● **Data for review**
----------------

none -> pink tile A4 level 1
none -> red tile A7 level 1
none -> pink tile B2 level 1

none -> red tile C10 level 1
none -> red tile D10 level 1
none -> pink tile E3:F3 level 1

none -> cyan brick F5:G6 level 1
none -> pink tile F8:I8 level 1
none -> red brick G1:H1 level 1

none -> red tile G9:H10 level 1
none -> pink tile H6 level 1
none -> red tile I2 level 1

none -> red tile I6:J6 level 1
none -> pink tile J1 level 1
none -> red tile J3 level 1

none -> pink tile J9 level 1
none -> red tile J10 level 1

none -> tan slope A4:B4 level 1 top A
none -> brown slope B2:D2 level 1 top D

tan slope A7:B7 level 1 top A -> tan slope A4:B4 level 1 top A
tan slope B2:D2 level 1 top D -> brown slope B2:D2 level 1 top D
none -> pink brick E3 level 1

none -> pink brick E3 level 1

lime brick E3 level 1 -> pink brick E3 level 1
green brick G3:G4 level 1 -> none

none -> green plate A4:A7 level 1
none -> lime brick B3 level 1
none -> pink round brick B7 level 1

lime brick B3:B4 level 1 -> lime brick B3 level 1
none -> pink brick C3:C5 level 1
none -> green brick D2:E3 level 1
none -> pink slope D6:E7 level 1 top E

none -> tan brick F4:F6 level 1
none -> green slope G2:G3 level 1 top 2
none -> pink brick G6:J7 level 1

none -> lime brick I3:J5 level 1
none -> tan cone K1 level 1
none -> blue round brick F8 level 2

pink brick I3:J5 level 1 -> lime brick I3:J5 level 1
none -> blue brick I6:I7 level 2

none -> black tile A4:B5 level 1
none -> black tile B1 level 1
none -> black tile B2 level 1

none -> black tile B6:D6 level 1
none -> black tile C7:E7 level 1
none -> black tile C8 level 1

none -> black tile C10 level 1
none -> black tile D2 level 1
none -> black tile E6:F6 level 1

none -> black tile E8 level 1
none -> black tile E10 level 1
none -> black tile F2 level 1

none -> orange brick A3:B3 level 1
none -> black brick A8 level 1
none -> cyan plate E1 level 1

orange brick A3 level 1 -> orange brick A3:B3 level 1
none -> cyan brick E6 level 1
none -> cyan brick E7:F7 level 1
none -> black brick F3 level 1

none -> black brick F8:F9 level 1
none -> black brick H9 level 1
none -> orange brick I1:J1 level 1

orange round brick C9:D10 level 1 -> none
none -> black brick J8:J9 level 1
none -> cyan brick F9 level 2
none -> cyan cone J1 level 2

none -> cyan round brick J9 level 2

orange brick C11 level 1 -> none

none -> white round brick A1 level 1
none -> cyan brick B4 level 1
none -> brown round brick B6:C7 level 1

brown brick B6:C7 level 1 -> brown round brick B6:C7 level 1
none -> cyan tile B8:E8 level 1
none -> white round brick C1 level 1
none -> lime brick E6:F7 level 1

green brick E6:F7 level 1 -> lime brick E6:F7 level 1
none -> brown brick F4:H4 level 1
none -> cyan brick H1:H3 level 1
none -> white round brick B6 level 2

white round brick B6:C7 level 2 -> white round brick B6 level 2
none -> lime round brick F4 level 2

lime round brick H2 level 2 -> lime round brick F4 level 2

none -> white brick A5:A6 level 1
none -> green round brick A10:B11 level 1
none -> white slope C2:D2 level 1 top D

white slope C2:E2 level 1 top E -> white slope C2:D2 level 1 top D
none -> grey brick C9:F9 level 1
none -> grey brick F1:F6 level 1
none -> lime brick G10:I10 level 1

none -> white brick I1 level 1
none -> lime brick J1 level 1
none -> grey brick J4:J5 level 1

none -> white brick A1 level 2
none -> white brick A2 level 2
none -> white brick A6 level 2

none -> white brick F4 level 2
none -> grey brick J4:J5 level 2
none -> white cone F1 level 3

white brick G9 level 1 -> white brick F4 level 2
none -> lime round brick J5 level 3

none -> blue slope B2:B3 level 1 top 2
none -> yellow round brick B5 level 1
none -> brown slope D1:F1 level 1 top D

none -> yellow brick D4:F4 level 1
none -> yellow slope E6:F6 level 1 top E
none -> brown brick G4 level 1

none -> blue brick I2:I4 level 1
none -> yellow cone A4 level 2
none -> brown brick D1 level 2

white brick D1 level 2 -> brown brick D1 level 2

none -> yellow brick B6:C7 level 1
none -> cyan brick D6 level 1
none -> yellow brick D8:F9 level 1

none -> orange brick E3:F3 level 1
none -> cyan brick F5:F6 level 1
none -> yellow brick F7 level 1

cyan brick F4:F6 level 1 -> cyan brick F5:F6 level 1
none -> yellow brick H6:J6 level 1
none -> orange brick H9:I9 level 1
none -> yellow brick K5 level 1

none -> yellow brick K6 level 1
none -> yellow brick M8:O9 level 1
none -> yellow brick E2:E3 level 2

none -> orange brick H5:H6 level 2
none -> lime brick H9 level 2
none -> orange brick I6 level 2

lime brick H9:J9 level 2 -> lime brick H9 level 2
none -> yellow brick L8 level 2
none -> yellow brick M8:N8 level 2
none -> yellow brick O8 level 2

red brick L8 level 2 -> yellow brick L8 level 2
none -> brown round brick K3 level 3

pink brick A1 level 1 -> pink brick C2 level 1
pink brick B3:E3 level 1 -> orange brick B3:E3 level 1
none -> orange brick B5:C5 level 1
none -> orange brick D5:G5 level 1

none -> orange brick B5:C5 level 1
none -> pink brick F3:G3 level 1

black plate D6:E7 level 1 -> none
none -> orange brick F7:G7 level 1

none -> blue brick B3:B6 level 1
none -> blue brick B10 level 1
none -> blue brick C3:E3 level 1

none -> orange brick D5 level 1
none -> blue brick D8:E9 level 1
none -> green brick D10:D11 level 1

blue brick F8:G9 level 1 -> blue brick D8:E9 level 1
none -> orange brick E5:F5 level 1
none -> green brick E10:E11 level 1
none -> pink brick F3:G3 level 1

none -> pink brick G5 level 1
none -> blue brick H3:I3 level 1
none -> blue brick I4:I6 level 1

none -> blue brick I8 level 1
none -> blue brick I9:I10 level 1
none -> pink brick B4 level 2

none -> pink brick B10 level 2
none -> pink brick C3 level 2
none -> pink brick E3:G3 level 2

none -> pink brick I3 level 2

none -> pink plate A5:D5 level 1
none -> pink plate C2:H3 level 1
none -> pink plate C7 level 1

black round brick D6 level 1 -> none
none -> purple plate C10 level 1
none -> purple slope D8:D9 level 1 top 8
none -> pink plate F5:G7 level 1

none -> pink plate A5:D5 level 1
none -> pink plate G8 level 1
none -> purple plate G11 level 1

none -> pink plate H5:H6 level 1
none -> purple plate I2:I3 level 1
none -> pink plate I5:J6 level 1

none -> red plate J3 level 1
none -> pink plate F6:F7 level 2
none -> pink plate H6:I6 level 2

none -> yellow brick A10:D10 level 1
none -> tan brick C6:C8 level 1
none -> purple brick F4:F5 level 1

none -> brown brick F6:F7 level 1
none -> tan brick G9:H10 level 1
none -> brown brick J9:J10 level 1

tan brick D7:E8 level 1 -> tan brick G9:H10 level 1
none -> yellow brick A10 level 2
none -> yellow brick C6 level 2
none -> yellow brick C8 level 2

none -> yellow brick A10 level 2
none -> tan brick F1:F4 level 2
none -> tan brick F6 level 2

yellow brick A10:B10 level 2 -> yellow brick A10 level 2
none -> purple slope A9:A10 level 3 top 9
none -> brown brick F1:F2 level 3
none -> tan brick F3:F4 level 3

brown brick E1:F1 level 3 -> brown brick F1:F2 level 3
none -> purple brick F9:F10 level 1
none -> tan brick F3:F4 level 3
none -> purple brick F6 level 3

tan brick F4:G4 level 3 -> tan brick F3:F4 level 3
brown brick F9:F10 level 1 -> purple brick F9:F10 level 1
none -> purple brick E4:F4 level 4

----------------

● **Problem to solve**
Copy out only the lines running from the beginning of the data to the line with "none -> lime brick B3 level 1", both ends included.

● **Reply to the task**
none -> pink tile A4 level 1
none -> red tile A7 level 1
none -> pink tile B2 level 1

none -> red tile C10 level 1
none -> red tile D10 level 1
none -> pink tile E3:F3 level 1

none -> cyan brick F5:G6 level 1
none -> pink tile F8:I8 level 1
none -> red brick G1:H1 level 1

none -> red tile G9:H10 level 1
none -> pink tile H6 level 1
none -> red tile I2 level 1

none -> red tile I6:J6 level 1
none -> pink tile J1 level 1
none -> red tile J3 level 1

none -> pink tile J9 level 1
none -> red tile J10 level 1

none -> tan slope A4:B4 level 1 top A
none -> brown slope B2:D2 level 1 top D

tan slope A7:B7 level 1 top A -> tan slope A4:B4 level 1 top A
tan slope B2:D2 level 1 top D -> brown slope B2:D2 level 1 top D
none -> pink brick E3 level 1

none -> pink brick E3 level 1

lime brick E3 level 1 -> pink brick E3 level 1
green brick G3:G4 level 1 -> none

none -> green plate A4:A7 level 1
none -> lime brick B3 level 1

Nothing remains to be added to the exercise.